(What you should do) In the listing below, how many lines include "MOSI"? Give the number and no other text.

(Material for this task)
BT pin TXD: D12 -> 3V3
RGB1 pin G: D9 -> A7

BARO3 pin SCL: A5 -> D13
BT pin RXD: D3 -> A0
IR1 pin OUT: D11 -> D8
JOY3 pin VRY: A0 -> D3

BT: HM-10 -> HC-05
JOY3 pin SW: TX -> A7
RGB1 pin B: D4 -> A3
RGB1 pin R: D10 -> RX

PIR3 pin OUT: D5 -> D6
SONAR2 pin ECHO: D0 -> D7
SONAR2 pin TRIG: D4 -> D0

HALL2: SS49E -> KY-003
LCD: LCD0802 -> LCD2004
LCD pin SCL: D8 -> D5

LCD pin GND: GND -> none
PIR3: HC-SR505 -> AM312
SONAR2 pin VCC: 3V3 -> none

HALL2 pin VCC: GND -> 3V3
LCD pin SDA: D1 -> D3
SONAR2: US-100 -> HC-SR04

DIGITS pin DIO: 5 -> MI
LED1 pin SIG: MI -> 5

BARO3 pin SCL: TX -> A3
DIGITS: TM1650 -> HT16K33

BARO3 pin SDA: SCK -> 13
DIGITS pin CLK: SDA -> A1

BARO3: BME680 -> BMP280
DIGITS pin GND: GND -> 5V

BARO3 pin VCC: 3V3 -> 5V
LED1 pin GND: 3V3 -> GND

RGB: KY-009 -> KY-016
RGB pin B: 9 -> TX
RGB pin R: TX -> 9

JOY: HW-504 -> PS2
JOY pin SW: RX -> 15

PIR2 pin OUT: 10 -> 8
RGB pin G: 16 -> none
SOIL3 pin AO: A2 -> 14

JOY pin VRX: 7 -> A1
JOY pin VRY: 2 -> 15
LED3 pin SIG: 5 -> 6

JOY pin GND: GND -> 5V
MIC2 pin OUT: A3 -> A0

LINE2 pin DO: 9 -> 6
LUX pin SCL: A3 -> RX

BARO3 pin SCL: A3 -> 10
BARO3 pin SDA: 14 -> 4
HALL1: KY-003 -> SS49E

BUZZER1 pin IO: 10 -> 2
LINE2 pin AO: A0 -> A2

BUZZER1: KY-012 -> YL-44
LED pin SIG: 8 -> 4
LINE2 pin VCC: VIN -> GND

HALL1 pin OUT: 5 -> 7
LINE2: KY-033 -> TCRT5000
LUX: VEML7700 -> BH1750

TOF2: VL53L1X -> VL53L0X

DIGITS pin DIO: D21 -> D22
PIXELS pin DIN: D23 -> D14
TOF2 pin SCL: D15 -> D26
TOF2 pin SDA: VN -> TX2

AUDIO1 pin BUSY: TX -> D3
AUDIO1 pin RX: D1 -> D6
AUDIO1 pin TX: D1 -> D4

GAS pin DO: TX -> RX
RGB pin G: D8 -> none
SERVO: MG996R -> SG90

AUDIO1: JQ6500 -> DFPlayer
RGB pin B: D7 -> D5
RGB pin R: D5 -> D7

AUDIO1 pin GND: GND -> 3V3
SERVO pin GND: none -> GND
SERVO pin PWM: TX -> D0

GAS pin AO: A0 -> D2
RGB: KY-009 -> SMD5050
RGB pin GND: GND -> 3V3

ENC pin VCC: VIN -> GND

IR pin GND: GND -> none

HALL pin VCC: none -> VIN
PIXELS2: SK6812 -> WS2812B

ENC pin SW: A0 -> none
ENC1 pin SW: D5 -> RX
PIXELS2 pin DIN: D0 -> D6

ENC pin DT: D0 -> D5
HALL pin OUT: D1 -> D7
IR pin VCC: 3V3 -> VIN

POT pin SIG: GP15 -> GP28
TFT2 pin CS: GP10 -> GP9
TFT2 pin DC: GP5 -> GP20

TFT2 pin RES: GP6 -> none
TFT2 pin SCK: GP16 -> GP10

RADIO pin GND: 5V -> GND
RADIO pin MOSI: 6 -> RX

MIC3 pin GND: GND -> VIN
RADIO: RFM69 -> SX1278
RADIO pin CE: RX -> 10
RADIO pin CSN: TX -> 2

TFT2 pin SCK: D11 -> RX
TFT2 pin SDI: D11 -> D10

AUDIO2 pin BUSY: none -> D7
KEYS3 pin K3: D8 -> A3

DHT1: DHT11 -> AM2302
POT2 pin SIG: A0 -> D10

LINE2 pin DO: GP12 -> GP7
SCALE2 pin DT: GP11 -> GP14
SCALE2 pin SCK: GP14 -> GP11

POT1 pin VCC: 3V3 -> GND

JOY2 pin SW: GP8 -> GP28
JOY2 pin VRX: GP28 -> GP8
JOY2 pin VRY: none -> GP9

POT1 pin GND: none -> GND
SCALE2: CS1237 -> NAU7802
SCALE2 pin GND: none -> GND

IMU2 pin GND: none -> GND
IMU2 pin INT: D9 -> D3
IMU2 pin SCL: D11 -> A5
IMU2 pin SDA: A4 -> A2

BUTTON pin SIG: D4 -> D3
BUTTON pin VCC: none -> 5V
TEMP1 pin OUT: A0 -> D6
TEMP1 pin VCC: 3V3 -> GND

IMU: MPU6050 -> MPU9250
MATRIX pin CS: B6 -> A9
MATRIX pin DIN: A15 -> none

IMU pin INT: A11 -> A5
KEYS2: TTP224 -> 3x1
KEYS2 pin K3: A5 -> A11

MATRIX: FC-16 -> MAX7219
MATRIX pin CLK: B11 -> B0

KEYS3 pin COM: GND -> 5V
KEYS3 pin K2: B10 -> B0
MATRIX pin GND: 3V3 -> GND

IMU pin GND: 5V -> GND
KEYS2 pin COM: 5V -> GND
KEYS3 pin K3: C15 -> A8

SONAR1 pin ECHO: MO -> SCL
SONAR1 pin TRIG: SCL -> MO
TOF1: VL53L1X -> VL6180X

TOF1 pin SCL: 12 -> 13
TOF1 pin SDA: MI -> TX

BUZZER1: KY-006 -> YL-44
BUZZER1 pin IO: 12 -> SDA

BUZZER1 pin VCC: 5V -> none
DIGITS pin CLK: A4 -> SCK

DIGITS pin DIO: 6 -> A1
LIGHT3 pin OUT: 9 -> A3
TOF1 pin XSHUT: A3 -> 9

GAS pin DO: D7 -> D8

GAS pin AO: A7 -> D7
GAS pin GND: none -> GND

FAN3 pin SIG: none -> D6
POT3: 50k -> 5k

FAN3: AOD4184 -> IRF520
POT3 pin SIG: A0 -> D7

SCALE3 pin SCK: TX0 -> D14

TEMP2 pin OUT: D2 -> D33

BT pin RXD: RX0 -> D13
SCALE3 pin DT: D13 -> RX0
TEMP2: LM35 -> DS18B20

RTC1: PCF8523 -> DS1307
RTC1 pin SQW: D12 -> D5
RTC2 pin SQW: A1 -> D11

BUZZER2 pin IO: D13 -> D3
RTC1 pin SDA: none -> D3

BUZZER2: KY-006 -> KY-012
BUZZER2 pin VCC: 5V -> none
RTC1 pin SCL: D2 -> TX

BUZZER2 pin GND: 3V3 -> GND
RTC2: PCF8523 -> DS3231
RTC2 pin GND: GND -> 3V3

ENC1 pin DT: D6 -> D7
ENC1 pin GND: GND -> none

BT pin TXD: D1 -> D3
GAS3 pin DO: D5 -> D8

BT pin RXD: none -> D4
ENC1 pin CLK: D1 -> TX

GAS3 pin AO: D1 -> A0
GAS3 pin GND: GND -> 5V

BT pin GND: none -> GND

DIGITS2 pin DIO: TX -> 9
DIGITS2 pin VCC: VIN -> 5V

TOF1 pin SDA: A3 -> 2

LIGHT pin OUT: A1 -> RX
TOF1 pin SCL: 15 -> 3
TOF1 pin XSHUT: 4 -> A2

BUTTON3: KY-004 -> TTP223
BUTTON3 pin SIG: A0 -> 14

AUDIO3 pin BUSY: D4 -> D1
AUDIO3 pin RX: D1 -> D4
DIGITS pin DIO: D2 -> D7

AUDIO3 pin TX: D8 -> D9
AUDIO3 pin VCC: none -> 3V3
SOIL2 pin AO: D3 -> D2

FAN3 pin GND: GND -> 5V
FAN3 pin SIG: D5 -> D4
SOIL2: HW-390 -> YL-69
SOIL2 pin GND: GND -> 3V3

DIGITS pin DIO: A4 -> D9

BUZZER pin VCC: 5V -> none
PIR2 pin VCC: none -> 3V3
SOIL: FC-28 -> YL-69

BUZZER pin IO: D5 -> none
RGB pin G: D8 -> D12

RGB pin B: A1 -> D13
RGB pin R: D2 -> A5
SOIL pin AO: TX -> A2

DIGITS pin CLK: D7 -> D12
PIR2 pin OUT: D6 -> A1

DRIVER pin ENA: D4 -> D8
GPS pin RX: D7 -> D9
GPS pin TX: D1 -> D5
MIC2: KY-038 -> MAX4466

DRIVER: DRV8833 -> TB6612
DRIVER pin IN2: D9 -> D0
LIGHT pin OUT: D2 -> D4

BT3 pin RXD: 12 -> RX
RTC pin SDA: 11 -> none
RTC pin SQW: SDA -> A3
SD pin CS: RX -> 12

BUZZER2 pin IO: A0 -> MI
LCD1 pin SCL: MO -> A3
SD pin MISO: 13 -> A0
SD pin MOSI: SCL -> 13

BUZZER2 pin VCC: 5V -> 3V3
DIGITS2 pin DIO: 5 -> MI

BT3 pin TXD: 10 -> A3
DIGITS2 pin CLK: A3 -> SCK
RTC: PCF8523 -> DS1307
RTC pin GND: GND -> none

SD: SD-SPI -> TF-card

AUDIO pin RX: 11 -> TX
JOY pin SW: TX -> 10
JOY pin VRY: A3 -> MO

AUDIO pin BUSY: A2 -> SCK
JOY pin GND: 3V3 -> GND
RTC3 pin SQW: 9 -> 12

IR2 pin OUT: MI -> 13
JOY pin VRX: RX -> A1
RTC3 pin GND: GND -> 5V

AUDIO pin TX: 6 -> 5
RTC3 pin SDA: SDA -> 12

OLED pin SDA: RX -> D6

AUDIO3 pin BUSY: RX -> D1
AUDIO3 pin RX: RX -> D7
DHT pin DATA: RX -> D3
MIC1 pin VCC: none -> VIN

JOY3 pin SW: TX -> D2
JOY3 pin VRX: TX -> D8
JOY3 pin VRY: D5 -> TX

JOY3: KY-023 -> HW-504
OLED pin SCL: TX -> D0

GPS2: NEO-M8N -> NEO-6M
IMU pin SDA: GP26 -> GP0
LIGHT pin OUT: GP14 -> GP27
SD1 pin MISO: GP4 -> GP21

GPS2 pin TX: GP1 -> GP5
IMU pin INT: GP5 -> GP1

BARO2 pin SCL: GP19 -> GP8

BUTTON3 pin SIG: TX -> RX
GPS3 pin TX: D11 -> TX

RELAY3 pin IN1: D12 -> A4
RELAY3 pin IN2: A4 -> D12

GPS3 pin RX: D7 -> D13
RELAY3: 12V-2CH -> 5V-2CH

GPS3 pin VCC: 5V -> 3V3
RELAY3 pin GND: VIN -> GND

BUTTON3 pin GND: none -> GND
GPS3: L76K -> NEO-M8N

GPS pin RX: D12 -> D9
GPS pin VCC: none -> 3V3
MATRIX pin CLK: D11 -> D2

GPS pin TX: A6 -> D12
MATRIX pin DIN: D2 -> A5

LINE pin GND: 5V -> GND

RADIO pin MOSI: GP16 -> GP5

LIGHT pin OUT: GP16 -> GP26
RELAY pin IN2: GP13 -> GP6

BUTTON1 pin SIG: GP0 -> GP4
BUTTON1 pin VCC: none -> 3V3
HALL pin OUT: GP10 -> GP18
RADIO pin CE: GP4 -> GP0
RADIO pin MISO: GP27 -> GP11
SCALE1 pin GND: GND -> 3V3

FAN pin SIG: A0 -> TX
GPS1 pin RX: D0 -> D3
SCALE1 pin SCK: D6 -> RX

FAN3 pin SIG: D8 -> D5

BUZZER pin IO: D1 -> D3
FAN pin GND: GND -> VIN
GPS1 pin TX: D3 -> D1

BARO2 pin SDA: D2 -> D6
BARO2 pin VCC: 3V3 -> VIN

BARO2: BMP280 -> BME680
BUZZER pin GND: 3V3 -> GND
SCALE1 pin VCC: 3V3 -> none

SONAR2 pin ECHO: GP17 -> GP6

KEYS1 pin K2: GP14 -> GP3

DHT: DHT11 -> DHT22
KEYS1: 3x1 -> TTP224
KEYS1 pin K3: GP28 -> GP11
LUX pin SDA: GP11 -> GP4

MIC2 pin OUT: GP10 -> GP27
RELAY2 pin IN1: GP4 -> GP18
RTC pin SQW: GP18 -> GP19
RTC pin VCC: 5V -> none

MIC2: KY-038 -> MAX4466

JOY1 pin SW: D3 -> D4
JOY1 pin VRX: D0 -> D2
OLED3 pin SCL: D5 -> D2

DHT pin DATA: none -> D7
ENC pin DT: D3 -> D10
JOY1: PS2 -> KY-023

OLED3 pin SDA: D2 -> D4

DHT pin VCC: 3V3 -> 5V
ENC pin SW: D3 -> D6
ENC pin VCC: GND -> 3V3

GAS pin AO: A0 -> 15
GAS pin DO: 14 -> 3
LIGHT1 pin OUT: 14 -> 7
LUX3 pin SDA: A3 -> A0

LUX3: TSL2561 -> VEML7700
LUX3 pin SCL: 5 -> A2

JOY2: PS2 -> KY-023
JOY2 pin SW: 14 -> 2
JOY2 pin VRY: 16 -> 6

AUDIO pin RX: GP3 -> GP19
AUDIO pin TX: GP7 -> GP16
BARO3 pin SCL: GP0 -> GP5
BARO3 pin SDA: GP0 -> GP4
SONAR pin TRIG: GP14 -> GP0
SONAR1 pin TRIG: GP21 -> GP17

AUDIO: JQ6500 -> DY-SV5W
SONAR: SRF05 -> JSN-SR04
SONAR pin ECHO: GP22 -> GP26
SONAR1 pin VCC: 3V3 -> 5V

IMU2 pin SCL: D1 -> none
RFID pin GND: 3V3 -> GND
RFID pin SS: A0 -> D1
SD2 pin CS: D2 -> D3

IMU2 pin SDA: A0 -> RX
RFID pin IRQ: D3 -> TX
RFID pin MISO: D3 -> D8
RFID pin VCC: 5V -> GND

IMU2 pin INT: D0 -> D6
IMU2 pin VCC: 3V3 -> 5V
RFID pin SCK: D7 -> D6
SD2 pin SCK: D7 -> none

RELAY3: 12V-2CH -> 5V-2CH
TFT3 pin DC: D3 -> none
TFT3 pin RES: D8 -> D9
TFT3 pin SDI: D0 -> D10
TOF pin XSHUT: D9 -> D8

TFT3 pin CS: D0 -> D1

(Task output) 3